_GIVEN DATA_:
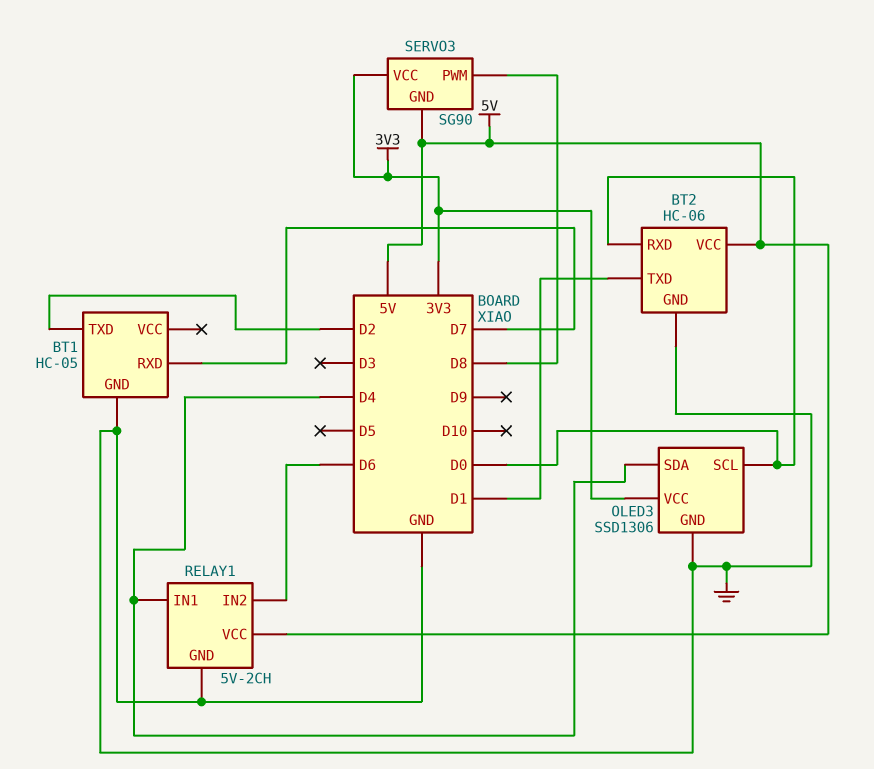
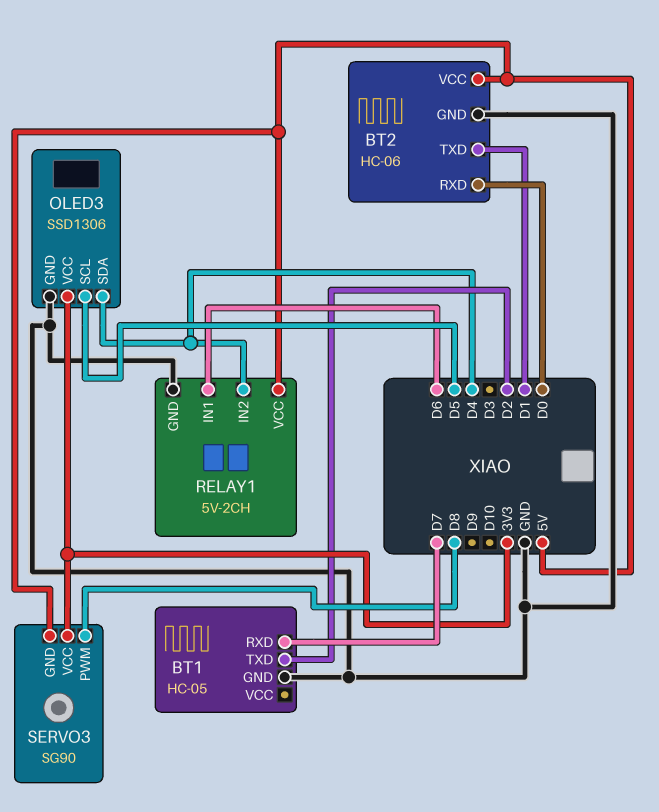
OLED3 pin SCL: D0 -> D5
RELAY1 pin IN1: D4 -> D6
RELAY1 pin IN2: D6 -> D4

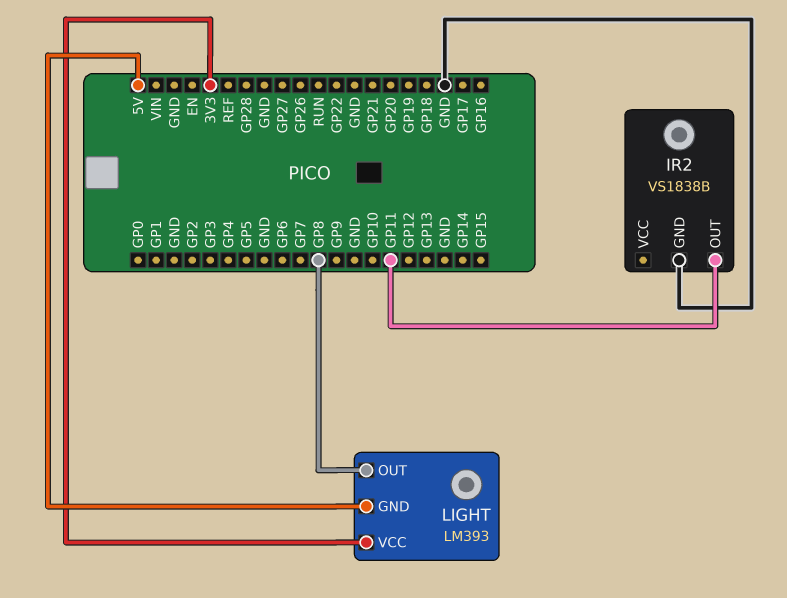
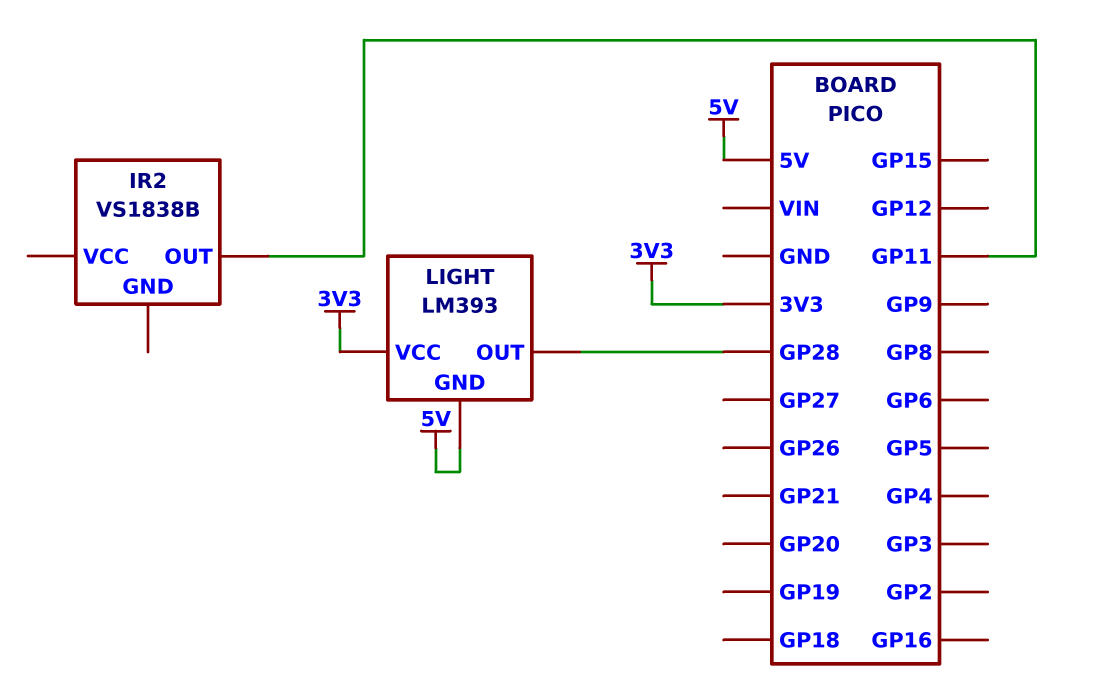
IR2 pin GND: GND -> none
LIGHT pin OUT: GP8 -> GP28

_YOUR ASSIGNMENT_:
Each line of the data should be quoted exactly, with pictures left out.

_RESULT FOR THIS TASK_:
OLED3 pin SCL: D0 -> D5
RELAY1 pin IN1: D4 -> D6
RELAY1 pin IN2: D6 -> D4

IR2 pin GND: GND -> none
LIGHT pin OUT: GP8 -> GP28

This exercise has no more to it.